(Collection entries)
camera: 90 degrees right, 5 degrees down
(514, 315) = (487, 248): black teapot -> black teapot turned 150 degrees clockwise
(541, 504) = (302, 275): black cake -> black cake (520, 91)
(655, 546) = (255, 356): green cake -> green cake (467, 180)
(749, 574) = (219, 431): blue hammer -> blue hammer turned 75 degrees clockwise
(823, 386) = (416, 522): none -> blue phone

**What you have to do**
From the line containing "(541, 504) = (302, 275): black" to the last line above, repeat every line exactly and nothing else.

**Solution**
(541, 504) = (302, 275): black cake -> black cake (520, 91)
(655, 546) = (255, 356): green cake -> green cake (467, 180)
(749, 574) = (219, 431): blue hammer -> blue hammer turned 75 degrees clockwise
(823, 386) = (416, 522): none -> blue phone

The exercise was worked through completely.